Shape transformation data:
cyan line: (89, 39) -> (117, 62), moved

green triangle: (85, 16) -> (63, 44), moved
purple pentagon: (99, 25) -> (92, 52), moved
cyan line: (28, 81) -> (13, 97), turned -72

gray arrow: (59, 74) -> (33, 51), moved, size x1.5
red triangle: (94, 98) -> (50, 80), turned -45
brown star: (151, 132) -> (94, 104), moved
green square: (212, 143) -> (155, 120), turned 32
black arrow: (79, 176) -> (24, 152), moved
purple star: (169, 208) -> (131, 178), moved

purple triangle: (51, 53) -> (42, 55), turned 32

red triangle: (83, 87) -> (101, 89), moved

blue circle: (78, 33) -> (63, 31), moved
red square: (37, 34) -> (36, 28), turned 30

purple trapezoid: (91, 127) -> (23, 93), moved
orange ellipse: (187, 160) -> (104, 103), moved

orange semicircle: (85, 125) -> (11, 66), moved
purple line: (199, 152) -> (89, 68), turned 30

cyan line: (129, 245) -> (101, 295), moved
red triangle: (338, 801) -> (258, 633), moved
---
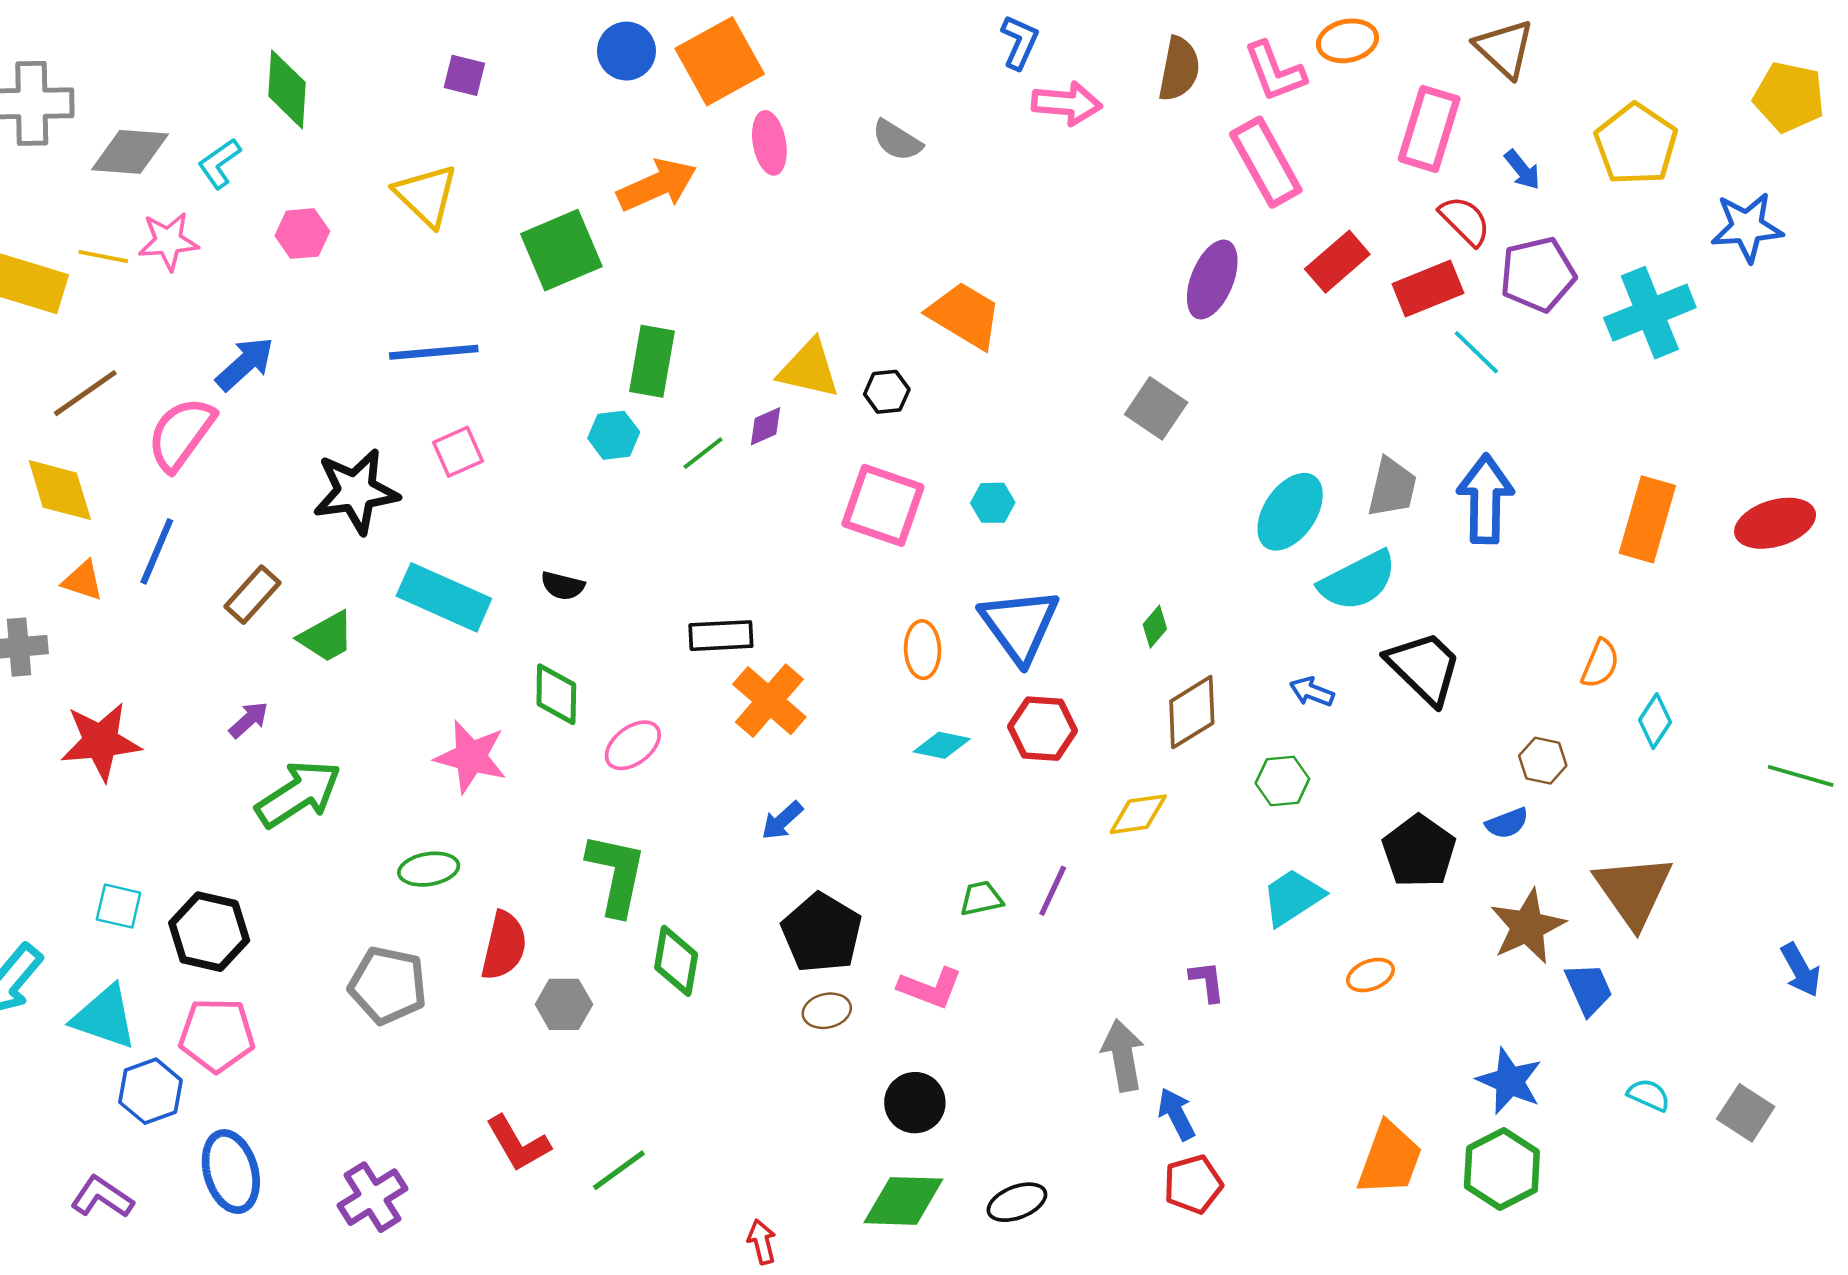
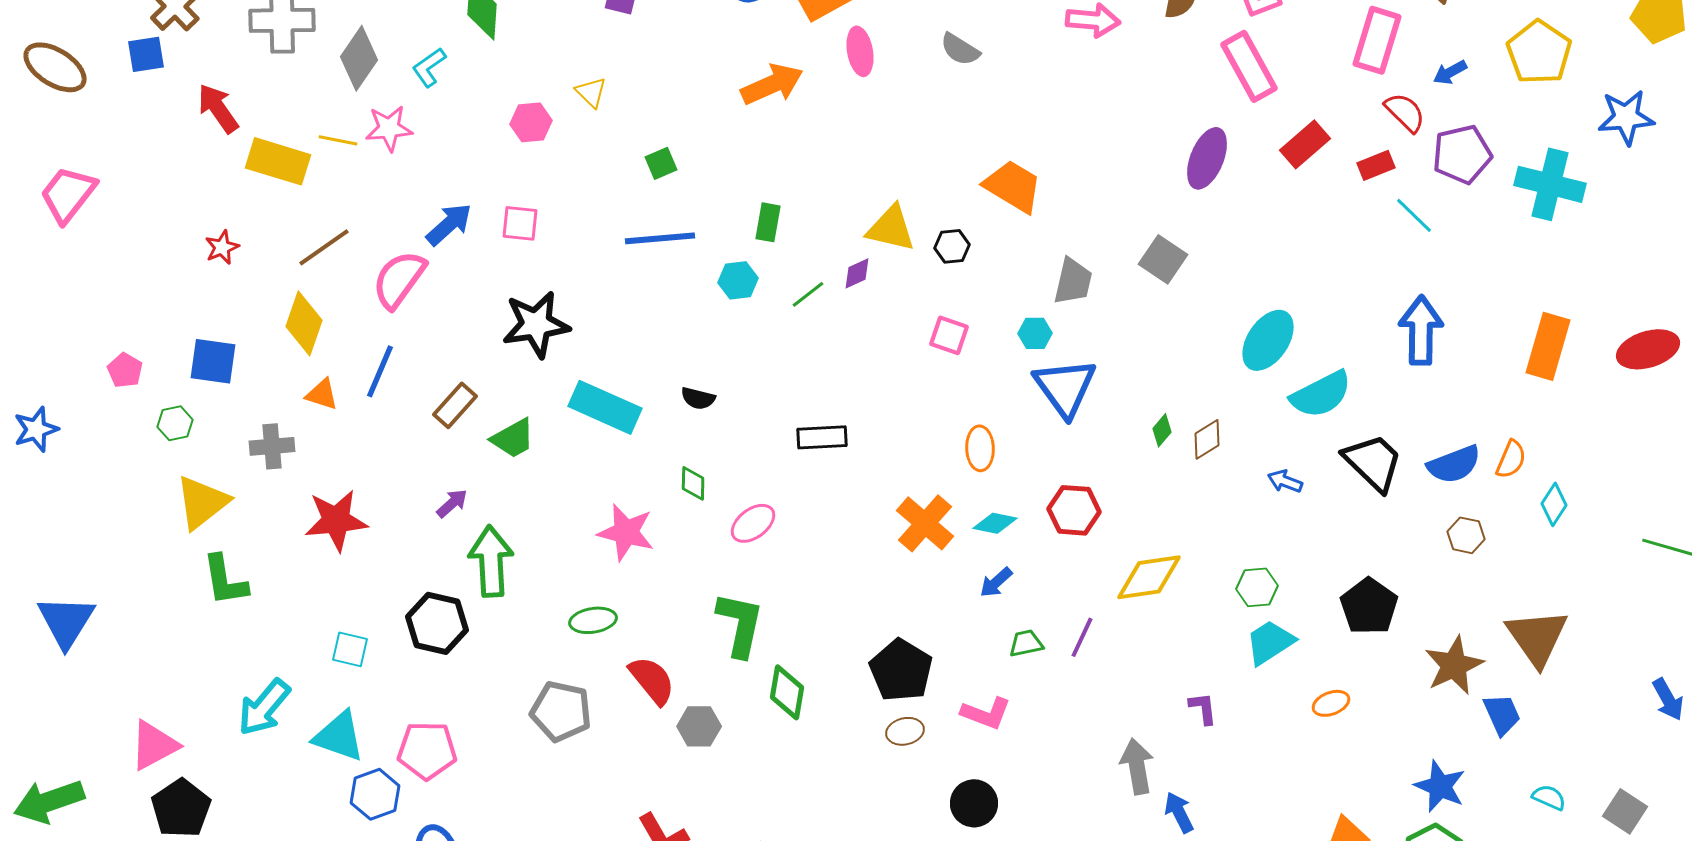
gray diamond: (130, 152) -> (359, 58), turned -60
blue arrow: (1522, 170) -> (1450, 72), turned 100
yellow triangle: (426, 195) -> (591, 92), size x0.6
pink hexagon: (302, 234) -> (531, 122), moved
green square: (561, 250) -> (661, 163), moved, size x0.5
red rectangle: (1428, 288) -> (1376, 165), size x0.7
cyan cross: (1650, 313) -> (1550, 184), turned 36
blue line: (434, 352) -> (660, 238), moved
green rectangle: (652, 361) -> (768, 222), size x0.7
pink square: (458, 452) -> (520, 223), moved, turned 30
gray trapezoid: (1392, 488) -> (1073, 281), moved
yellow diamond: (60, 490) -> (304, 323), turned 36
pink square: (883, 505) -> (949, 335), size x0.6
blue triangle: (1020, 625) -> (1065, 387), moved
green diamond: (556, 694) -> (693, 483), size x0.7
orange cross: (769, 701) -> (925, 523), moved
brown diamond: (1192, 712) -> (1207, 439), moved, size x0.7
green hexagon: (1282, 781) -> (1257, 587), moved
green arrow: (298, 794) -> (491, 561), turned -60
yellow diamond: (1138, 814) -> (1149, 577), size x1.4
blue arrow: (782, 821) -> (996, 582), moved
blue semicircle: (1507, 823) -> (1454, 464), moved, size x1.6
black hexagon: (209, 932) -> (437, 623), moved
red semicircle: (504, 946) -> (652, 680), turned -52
...
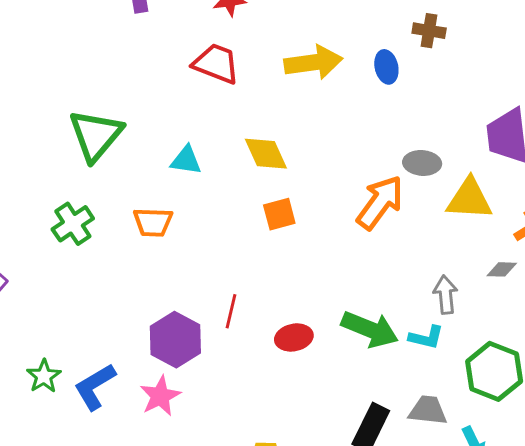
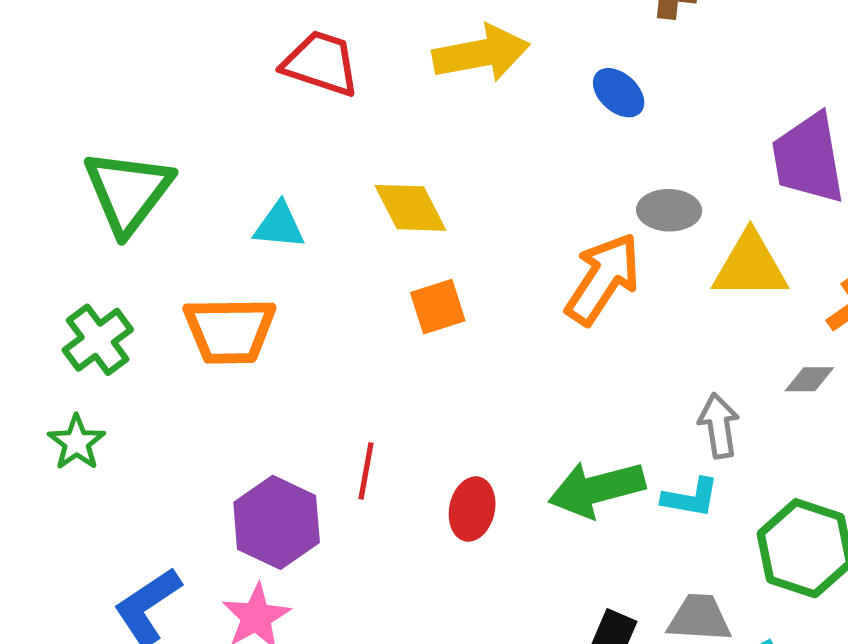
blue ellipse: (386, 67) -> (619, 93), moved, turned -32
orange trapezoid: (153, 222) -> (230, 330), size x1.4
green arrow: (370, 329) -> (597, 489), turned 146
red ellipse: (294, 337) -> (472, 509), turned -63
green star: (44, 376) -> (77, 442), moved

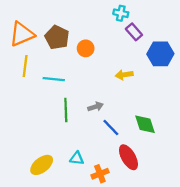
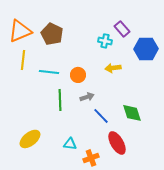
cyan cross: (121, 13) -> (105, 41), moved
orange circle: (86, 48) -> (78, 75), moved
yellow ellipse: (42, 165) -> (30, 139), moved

Task to carry out:
Answer with one number only, the count of lines in the entries above that hold the string "arrow".

Task output:
6